▶ Task to complete
For each line below that holds the string "bottle", add one to a tally; report that tally alone.

Extracted records:
= = =
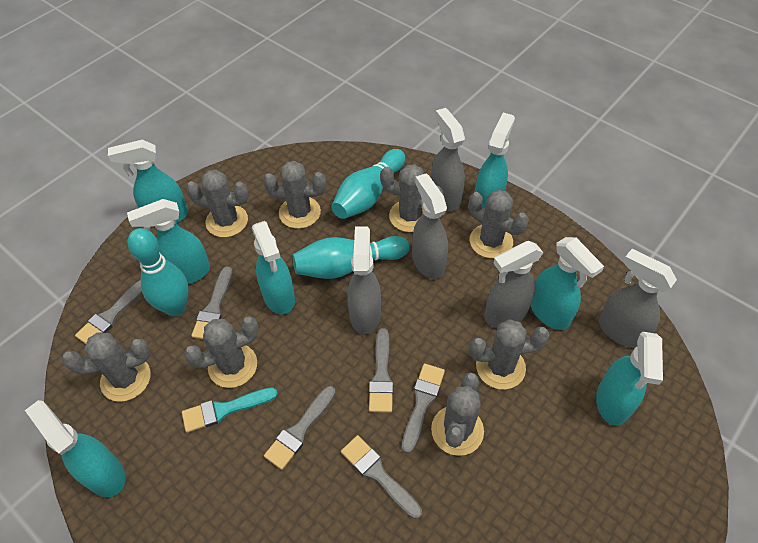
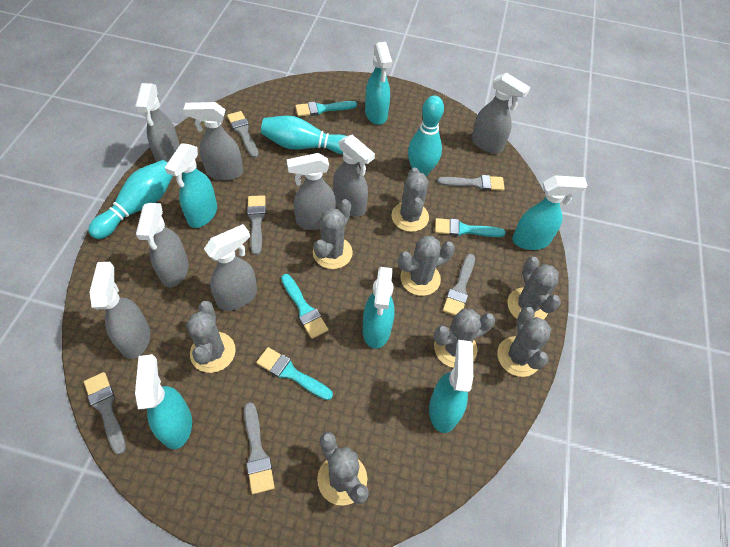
grey spray bottle: [347,227,381,335] [412,173,448,279] [431,108,465,211] [484,241,543,328] [599,249,677,348] = 5 -> [89,262,150,359] [135,83,180,163] [136,203,189,287] [183,102,243,180] [204,224,257,311] [287,153,336,230] [333,135,375,217] [472,73,530,153] = 8
turquoise brush: [182,387,278,433] = 1 -> [256,347,333,400] [281,274,328,339] [295,101,357,117] [435,218,505,237] = 4
turquoise spray bottle: [25,400,125,497] [108,140,188,223] [127,199,210,284] [252,221,295,315] [475,112,515,209] [531,237,604,330] [596,332,663,426] = 7 -> [135,354,192,449] [164,143,217,228] [362,267,395,349] [365,42,392,125] [429,340,473,433] [512,175,588,250] = 6

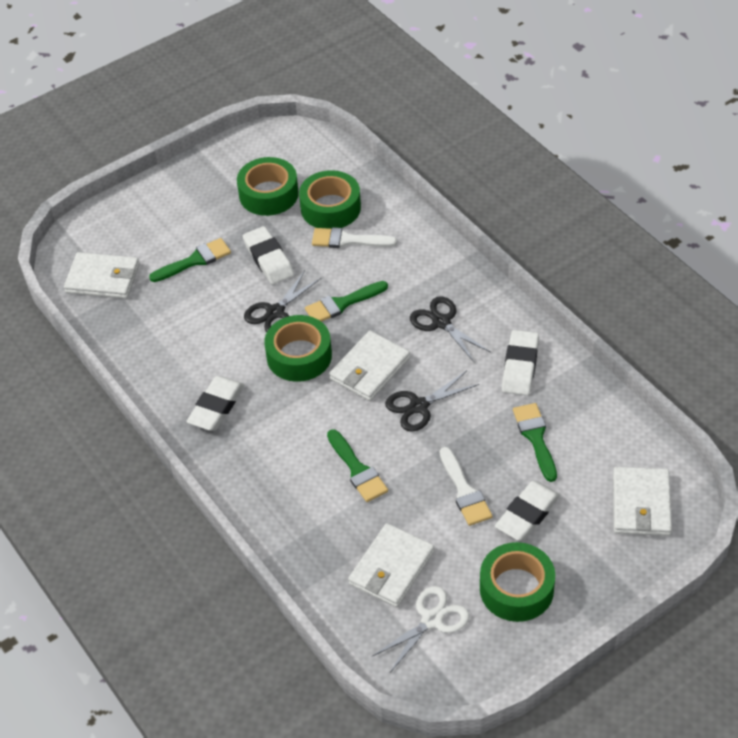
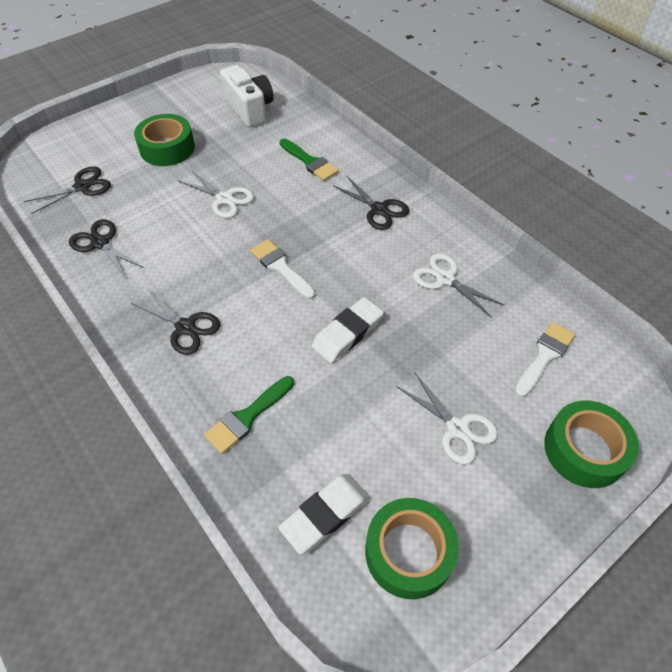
black scissors: [244,270,321,332] [385,371,479,432] [410,296,490,362] = 3 -> [24,166,111,214] [69,219,144,279] [131,288,220,355] [334,176,409,230] = 4
green brush: [149,238,231,282] [305,281,388,322] [327,429,388,502] [513,403,557,482] = 4 -> [204,376,294,454] [279,138,339,181] = 2
green tape: [237,157,299,216] [264,315,332,382] [299,170,361,229] [480,542,555,622] = 4 -> [134,114,195,166] [365,498,459,599] [544,400,639,488] = 3
white camera: none = 0 -> [220,65,274,127] = 1
white eraser: [186,376,245,431] [243,226,294,285] [495,481,561,541] [502,330,539,395] = 4 -> [278,474,370,554] [311,297,384,363] = 2
white scissors: [373,586,470,673] = 1 -> [178,170,254,218] [398,372,498,464] [413,253,504,318] = 3
white wallet: [64,252,139,299] [329,331,410,401] [348,523,434,607] [613,467,672,536] = 4 -> none = 0

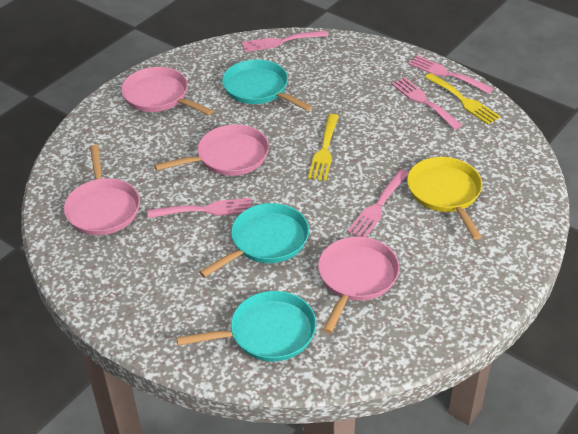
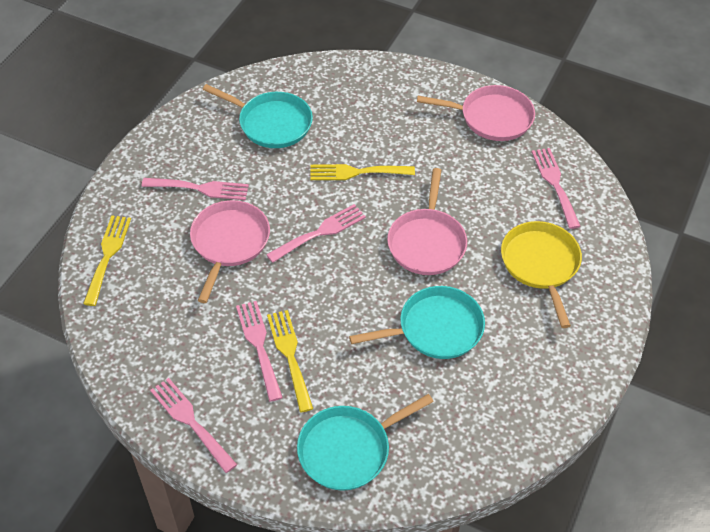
pink pan: [64,145,140,235] [121,67,213,115] [154,124,269,176] [318,236,400,333] = 4 -> [190,200,270,303] [387,168,467,275] [417,85,535,141] = 3
yellow fork: [308,114,339,181] [424,73,501,124] = 2 -> [83,215,131,306] [267,310,313,412] [311,164,415,180] = 3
= = =
▶ Reply to the exercise
2